Top of Material provided

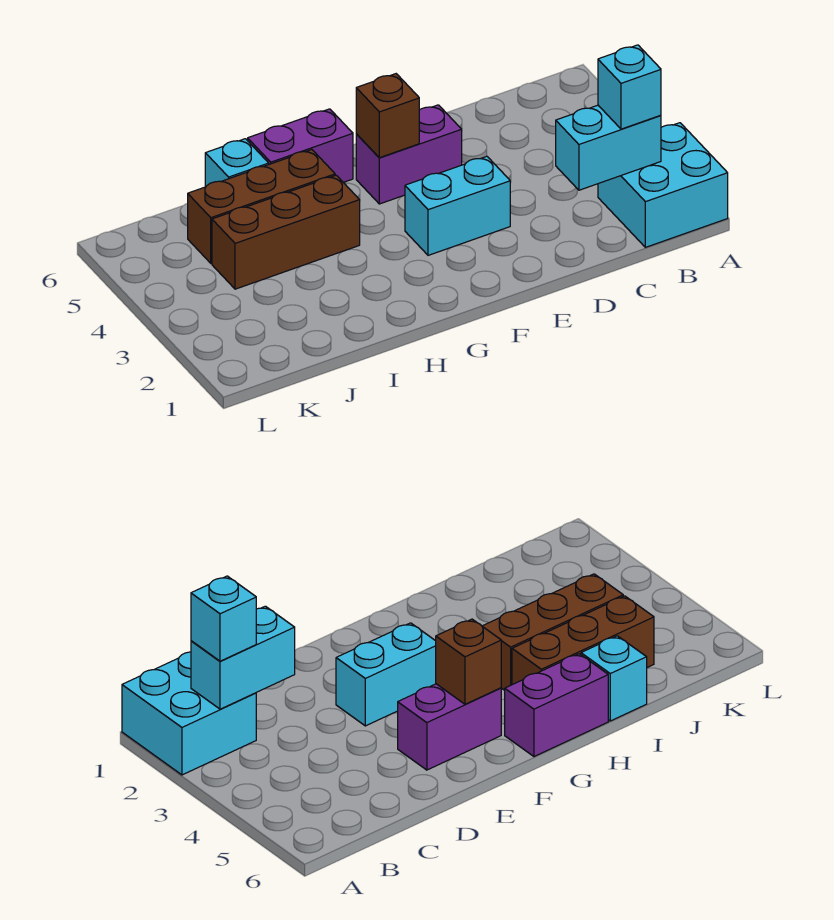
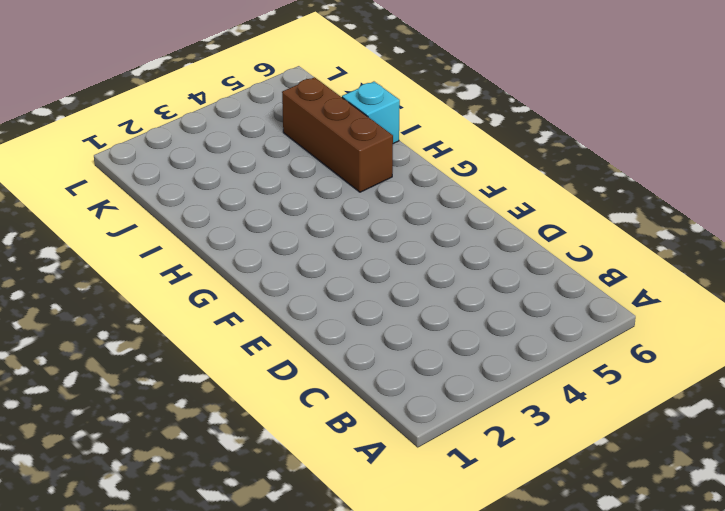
none -> cyan brick A1:B2 level 1
none -> cyan brick E3:F3 level 1

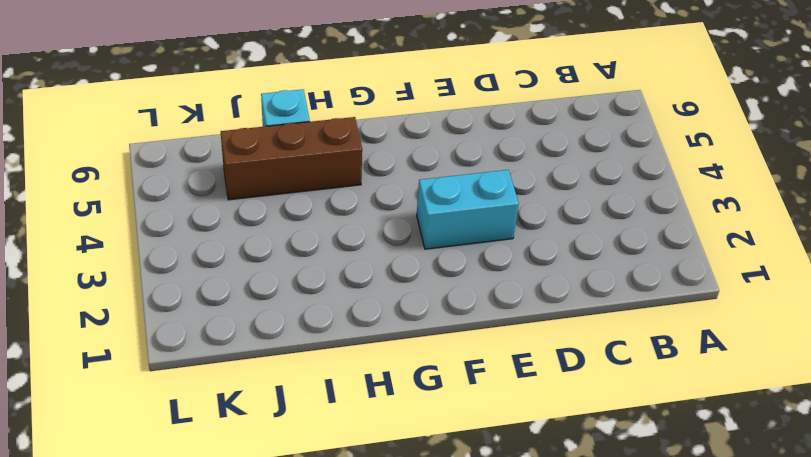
none -> cyan brick A1:B2 level 1
none -> purple brick E5:F5 level 1

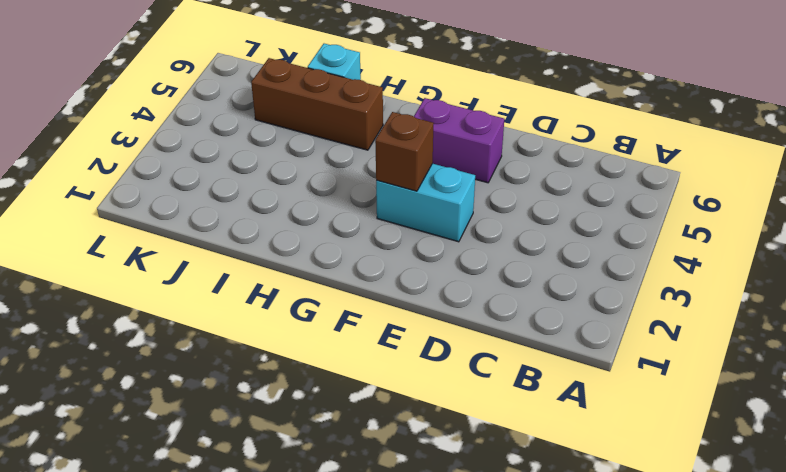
brown brick F3 level 2 -> brown brick F5 level 2
none -> cyan brick A1:B2 level 1
none -> purple brick G6:H6 level 1

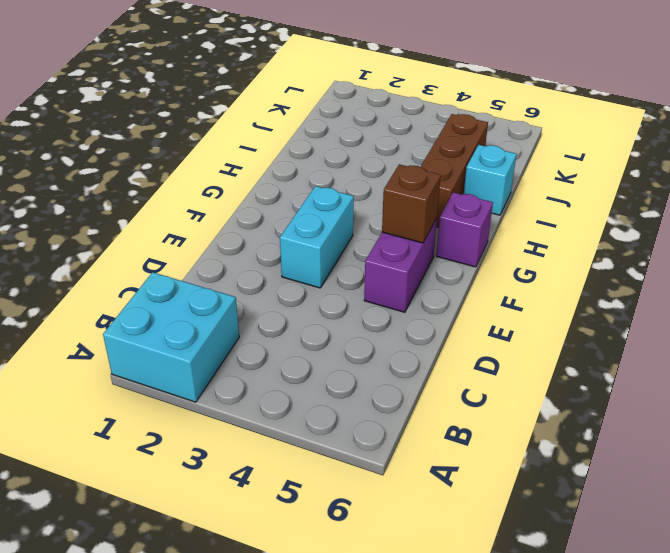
purple brick G6 level 1 -> purple brick G6:H6 level 1
none -> brown brick H4:J4 level 1
none -> cyan brick B2:C2 level 2

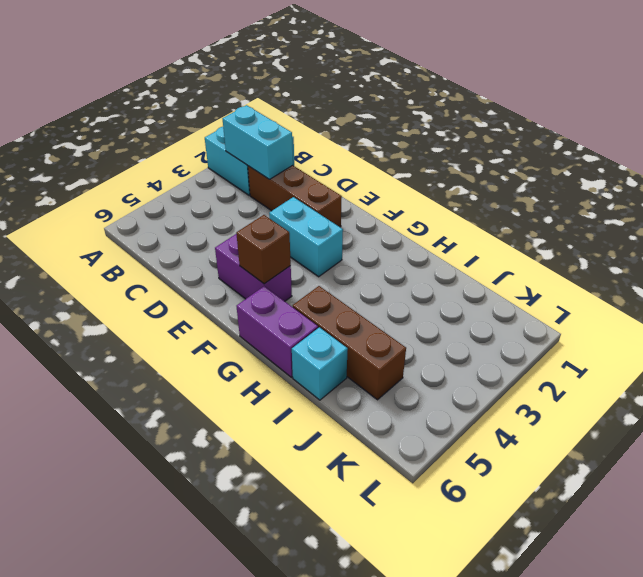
brown brick C2:E2 level 1 -> brown brick H4:J4 level 1
none -> cyan brick B2 level 3

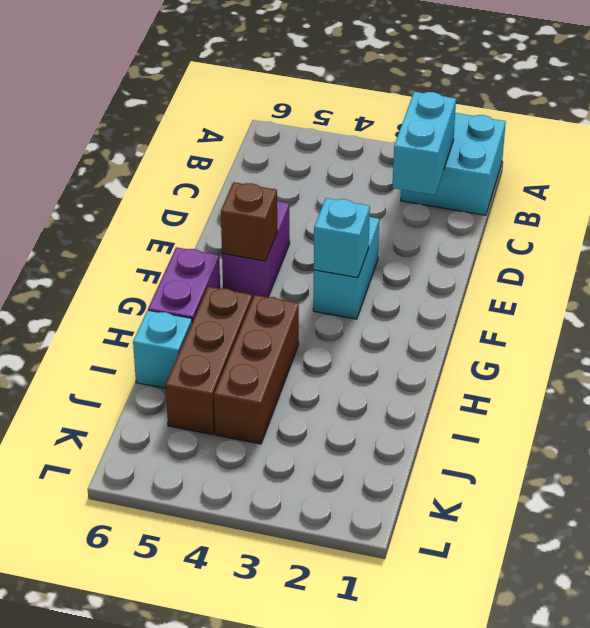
cyan brick F3 level 2 -> cyan brick B2 level 3

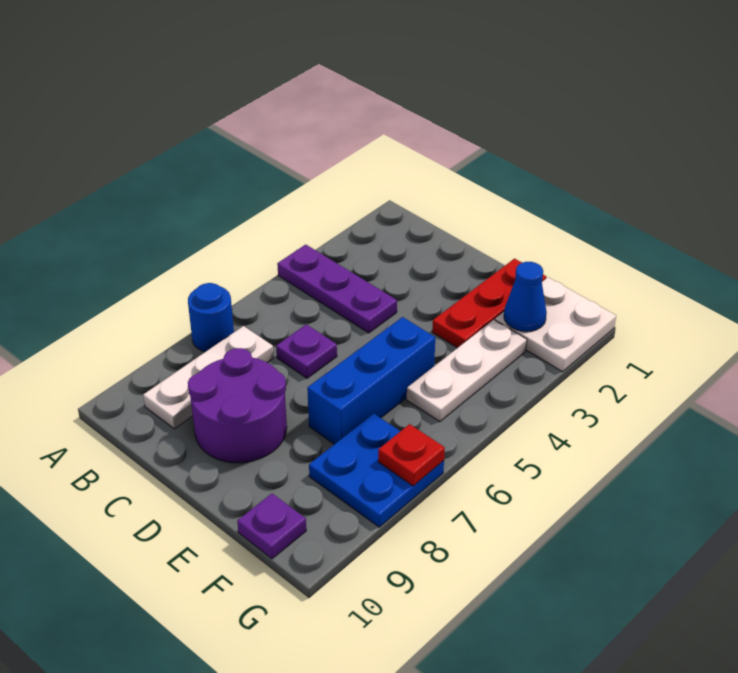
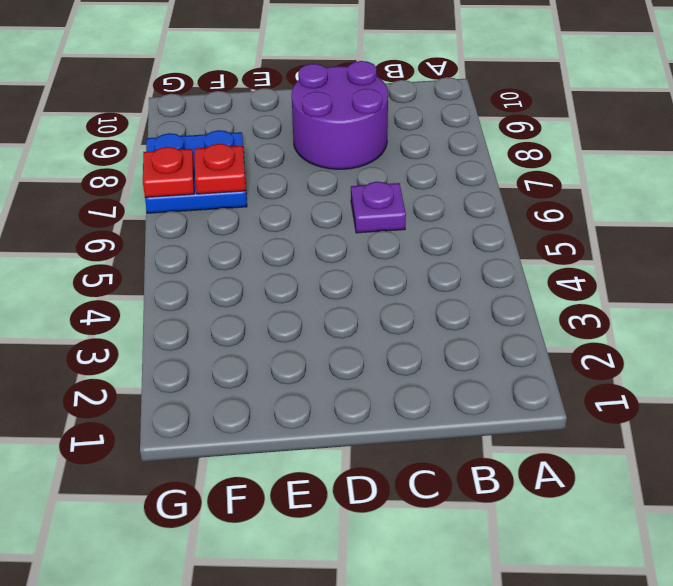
red plate F7 level 2 -> none
none -> purple plate A4:C4 level 1
none -> blue round brick A7 level 1
none -> white plate B7:B9 level 1

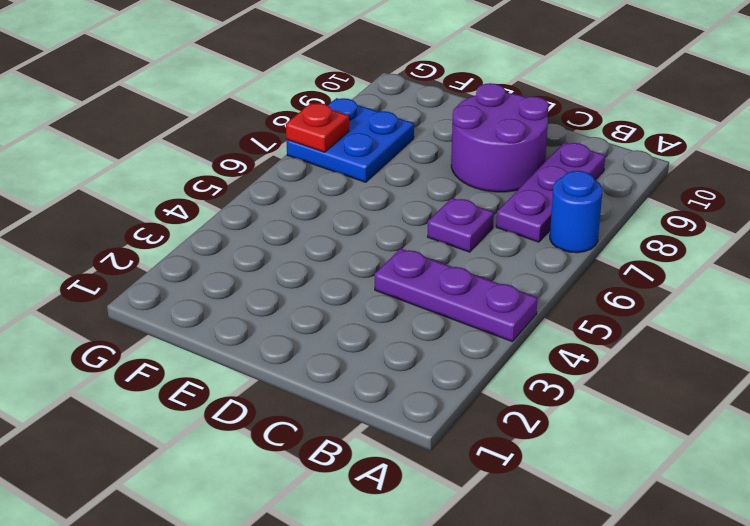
purple plate B7:B9 level 1 -> white plate B7:B9 level 1
none -> red plate E1:E3 level 1
none -> blue brick E5:E7 level 1
none -> white plate F1:G2 level 1

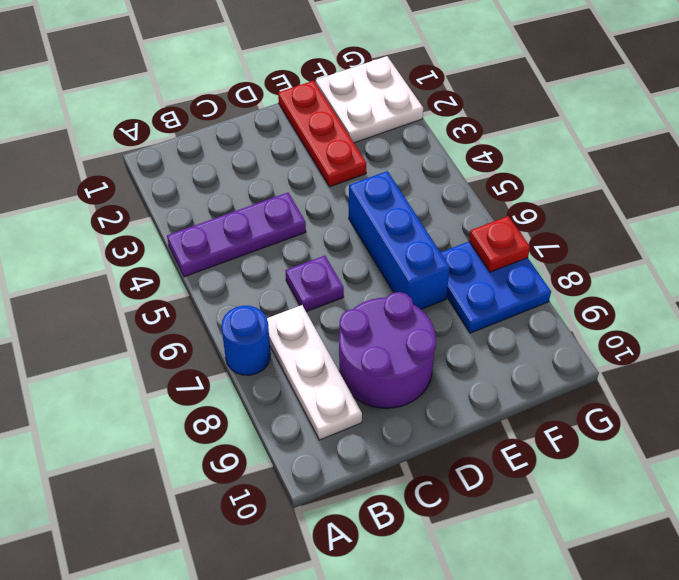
none -> white plate F3:F5 level 1
none -> purple plate F10 level 1
none -> blue cone F2 level 2

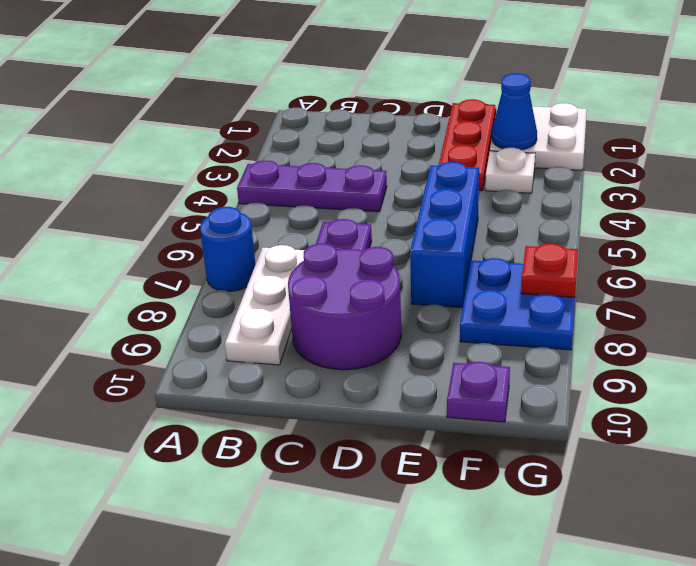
white plate F3 level 1 -> white plate F3:F5 level 1

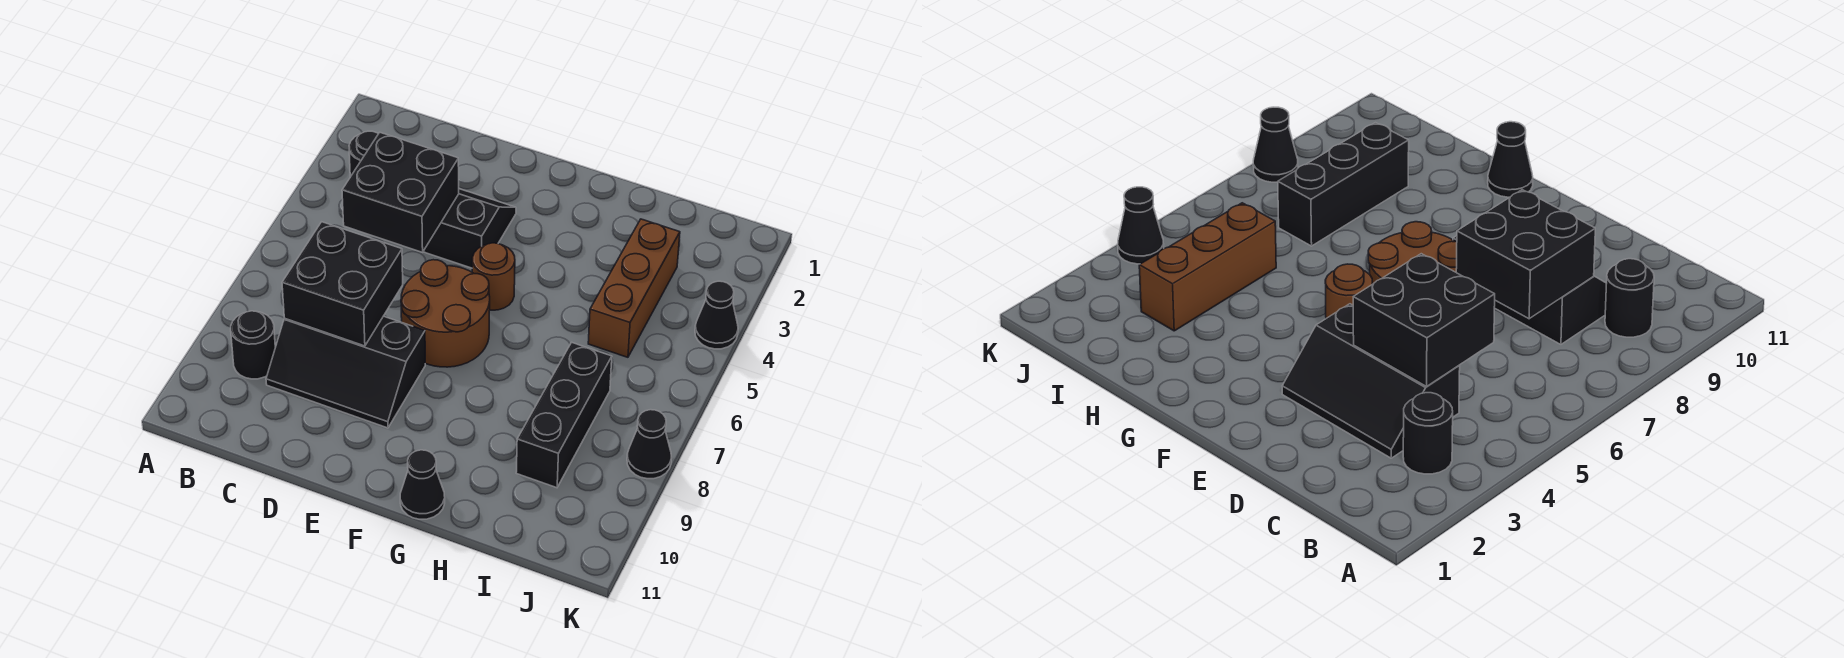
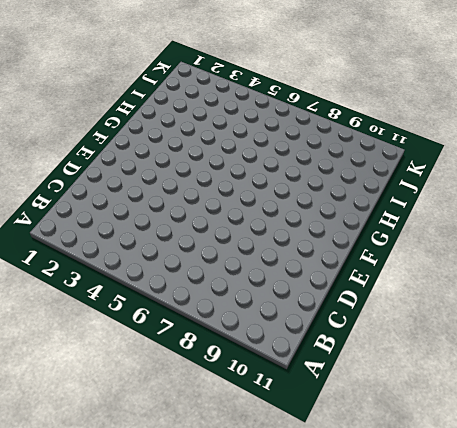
none -> black round brick B3 level 1
none -> black round brick B9 level 1
none -> black slope C3:E4 level 1 top 4

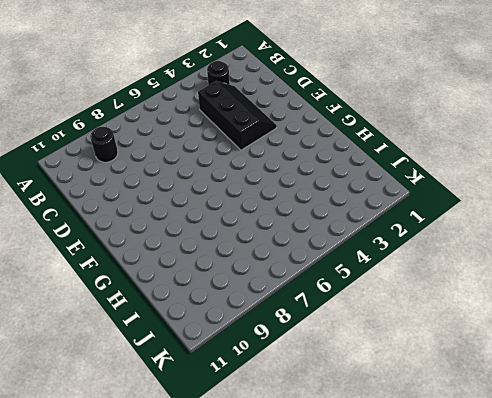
none -> black slope C8:E9 level 1 top 8
none -> brown round brick E6:F7 level 1
none -> brown round brick F5 level 1

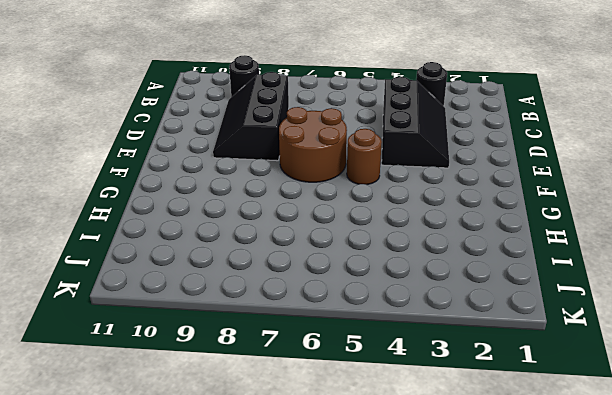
none -> black cone G11 level 1
none -> brown brick I3:I5 level 1
none -> black brick I7:I9 level 1

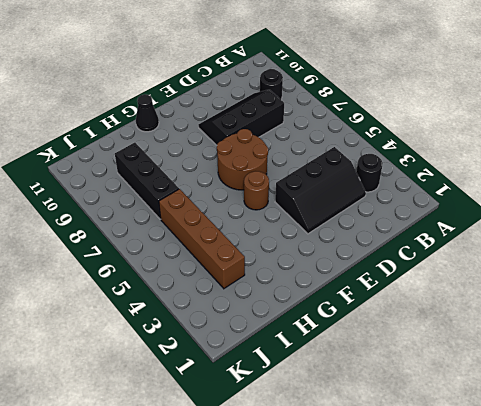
brown brick I3:I6 level 1 -> brown brick I3:I5 level 1
none -> black cone K4 level 1
none -> black cone K8 level 1
none -> black brick C4:D5 level 2

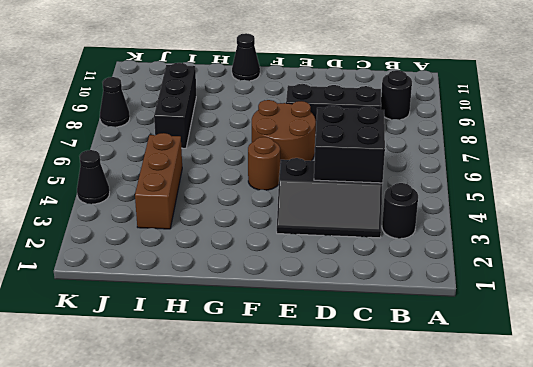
none -> black brick C7:D8 level 2

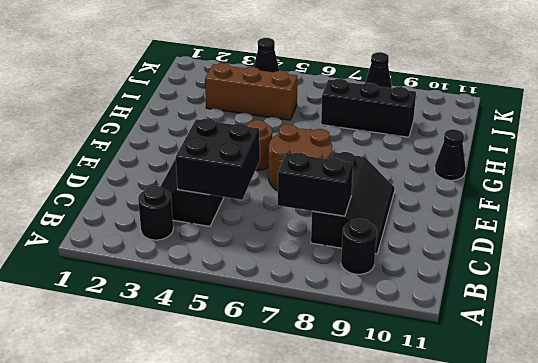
black brick C7:C8 level 2 -> black brick C7:D8 level 2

Bottom of Material provided

Exercise: In the entries above, how many lines contain the string "brown"? Say only the number.

Exercise solution: 7